■ EXERCISE INSTRUCTIONS
Please give back, word for word, only the lines starting at the one containing "pink plate D7:E8" and ending at the one containing "yellow slope A5:B6 level 1 top 6" within the material below.

____ INPUT FOR THIS TASK

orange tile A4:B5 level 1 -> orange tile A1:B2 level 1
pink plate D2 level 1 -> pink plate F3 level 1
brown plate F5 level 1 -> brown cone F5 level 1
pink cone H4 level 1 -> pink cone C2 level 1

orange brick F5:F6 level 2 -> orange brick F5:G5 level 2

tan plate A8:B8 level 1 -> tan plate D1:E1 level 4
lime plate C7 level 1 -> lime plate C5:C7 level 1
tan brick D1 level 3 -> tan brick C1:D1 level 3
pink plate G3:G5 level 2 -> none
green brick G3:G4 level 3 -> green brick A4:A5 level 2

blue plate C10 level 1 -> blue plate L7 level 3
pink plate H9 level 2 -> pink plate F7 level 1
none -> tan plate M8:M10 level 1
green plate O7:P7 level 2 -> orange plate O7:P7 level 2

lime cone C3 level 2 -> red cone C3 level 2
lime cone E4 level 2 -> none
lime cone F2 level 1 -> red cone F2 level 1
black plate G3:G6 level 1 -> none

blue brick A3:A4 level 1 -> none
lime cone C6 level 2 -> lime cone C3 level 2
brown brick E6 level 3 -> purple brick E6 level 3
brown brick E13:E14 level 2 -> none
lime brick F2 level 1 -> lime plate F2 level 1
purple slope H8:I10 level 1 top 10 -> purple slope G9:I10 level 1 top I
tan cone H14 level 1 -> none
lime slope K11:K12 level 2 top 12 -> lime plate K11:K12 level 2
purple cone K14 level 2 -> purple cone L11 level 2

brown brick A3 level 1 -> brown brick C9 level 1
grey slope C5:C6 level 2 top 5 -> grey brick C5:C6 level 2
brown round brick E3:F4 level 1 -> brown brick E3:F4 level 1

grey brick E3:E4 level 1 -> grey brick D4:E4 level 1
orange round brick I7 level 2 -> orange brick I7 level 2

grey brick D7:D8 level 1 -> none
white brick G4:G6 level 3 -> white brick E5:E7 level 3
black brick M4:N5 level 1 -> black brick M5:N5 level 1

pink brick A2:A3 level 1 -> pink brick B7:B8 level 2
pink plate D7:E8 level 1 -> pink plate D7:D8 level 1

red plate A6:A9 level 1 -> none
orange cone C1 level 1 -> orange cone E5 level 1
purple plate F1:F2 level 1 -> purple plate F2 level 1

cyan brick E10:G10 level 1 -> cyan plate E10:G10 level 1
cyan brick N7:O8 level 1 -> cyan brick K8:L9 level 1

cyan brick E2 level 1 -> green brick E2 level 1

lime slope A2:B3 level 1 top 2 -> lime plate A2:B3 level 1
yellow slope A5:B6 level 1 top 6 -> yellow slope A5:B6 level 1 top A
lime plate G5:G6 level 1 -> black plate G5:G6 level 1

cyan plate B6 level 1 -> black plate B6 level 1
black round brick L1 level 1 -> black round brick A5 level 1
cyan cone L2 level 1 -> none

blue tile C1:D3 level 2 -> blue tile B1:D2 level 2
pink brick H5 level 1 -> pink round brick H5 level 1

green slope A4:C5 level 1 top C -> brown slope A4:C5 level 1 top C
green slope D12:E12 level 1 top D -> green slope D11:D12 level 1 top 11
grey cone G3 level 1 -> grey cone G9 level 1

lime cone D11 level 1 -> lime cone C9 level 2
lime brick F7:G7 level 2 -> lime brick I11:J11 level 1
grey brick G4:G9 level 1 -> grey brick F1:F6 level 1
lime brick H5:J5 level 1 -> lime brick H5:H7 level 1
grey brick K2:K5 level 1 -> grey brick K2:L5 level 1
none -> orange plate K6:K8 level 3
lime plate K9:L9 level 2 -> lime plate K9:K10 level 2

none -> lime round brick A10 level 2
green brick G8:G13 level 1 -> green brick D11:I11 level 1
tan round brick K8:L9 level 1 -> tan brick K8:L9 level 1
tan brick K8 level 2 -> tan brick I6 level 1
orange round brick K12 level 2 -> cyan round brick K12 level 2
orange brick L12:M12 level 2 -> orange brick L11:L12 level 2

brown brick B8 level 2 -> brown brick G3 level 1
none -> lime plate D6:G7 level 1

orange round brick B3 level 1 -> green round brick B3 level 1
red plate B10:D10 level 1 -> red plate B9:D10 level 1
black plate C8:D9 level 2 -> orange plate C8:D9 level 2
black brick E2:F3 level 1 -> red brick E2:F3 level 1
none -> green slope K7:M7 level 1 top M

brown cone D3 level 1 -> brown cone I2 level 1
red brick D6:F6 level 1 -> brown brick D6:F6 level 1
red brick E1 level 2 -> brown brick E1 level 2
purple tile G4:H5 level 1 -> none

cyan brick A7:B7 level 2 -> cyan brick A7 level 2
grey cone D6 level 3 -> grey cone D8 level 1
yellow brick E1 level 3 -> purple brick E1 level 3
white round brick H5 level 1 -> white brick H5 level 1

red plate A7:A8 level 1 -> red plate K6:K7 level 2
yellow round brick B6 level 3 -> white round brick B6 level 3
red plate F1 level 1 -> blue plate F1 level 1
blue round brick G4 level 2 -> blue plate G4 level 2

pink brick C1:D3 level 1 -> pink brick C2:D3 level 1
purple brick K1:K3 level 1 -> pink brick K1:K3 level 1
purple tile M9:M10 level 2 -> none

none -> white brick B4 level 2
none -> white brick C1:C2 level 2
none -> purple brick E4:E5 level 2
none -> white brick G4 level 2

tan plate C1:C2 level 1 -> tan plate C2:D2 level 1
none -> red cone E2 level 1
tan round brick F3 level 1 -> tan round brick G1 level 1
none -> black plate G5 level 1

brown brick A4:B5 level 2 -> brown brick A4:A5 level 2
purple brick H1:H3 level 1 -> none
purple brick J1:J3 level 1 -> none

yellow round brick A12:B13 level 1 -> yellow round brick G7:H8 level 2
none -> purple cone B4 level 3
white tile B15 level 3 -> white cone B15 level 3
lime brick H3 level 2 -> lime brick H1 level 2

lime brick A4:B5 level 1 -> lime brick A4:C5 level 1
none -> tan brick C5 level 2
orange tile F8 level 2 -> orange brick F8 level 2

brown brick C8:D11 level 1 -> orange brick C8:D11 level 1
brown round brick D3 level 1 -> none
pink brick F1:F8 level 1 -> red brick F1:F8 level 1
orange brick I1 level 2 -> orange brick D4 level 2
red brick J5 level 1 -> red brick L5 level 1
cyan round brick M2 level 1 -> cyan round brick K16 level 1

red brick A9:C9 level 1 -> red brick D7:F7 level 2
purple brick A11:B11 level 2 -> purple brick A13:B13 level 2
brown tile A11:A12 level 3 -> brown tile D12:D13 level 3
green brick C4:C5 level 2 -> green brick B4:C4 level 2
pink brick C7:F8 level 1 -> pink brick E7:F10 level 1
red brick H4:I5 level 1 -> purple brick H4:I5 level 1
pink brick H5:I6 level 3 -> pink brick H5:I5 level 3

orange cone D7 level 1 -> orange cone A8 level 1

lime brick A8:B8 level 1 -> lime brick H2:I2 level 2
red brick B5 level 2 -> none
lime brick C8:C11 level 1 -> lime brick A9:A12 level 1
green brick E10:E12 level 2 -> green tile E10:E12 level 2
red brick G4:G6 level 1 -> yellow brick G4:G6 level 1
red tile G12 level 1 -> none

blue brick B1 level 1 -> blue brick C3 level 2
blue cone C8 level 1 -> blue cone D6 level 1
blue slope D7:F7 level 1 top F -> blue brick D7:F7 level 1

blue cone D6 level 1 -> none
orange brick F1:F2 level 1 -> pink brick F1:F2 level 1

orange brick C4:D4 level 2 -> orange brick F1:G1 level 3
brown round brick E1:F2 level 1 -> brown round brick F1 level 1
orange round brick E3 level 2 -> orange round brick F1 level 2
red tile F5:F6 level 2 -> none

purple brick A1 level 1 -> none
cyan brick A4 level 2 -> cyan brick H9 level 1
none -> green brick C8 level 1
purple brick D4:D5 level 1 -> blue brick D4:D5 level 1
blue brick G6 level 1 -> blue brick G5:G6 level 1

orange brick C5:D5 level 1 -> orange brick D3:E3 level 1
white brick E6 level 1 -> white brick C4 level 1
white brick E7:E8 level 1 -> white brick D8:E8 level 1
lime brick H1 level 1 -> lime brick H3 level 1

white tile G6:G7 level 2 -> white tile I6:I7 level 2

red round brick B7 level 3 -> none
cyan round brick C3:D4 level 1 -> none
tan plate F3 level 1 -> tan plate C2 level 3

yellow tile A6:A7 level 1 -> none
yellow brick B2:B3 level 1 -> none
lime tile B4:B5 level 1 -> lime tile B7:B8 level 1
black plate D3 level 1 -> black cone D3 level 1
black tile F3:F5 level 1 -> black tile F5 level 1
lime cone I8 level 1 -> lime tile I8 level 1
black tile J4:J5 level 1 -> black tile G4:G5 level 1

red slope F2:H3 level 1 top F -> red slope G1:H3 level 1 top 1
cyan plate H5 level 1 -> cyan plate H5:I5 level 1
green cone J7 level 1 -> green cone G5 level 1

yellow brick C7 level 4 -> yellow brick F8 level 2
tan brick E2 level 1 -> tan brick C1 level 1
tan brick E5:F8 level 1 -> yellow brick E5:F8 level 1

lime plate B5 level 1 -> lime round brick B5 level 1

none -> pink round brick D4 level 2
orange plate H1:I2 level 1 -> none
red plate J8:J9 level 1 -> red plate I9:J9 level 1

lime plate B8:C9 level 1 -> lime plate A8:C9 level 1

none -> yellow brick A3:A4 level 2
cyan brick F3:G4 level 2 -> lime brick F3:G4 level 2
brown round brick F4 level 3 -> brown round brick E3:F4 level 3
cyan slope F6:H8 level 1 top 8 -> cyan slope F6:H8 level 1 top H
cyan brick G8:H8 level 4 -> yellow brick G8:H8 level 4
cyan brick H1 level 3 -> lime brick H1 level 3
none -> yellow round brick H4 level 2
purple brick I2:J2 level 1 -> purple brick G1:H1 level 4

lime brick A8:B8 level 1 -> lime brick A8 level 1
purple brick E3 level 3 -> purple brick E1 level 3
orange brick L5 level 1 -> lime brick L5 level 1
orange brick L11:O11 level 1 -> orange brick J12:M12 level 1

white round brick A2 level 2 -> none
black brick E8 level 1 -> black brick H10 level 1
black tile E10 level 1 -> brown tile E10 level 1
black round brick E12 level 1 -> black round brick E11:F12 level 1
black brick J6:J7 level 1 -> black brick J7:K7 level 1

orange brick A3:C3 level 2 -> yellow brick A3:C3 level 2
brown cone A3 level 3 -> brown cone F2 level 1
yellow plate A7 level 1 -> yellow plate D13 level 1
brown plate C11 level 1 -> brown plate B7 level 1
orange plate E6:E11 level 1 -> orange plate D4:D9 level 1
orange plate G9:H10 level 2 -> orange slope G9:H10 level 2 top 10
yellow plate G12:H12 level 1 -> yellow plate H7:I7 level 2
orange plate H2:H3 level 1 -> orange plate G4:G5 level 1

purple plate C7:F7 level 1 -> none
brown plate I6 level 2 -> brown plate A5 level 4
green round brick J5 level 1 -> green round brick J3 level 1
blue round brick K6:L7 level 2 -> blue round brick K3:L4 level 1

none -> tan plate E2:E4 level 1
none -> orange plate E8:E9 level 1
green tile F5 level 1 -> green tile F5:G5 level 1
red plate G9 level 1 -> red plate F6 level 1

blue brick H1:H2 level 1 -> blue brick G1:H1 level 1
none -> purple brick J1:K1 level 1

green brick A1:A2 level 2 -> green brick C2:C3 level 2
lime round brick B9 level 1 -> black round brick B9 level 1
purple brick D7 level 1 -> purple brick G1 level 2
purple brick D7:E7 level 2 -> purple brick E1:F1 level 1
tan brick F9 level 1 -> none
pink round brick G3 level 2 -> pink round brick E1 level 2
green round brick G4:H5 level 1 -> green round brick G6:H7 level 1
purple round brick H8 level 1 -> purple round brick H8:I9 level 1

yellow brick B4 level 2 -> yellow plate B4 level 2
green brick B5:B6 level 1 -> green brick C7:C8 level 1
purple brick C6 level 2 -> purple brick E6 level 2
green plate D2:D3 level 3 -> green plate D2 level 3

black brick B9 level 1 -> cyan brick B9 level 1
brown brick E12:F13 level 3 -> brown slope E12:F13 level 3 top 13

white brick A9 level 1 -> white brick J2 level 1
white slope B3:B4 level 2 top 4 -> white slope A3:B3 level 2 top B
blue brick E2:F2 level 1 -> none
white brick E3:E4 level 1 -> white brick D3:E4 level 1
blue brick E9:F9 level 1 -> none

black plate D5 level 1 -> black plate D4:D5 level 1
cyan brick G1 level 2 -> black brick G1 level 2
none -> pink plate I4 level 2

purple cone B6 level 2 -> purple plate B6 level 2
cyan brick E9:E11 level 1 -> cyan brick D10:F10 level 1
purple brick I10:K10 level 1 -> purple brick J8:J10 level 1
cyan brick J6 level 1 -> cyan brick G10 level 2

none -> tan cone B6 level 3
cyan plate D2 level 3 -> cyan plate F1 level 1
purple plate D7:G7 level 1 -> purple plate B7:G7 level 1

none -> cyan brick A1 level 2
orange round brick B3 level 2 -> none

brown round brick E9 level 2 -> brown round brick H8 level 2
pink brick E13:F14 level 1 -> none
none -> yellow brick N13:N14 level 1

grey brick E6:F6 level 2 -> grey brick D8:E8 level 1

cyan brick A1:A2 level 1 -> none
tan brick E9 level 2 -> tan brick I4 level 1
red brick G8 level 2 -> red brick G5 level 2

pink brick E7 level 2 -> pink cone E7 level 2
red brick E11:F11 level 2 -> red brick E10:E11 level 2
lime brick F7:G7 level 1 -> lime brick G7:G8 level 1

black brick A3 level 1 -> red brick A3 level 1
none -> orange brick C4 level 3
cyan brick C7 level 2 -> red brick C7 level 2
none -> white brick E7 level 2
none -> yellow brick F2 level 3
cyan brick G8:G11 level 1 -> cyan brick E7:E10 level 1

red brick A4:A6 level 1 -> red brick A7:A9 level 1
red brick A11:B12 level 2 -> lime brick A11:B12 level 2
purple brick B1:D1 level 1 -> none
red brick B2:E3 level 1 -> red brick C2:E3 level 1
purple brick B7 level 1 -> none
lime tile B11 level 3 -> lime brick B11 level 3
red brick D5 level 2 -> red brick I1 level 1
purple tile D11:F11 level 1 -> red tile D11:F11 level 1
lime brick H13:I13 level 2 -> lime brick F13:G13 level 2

________

■ SOLUTION FOR THIS TASK
pink plate D7:E8 level 1 -> pink plate D7:D8 level 1

red plate A6:A9 level 1 -> none
orange cone C1 level 1 -> orange cone E5 level 1
purple plate F1:F2 level 1 -> purple plate F2 level 1

cyan brick E10:G10 level 1 -> cyan plate E10:G10 level 1
cyan brick N7:O8 level 1 -> cyan brick K8:L9 level 1

cyan brick E2 level 1 -> green brick E2 level 1

lime slope A2:B3 level 1 top 2 -> lime plate A2:B3 level 1
yellow slope A5:B6 level 1 top 6 -> yellow slope A5:B6 level 1 top A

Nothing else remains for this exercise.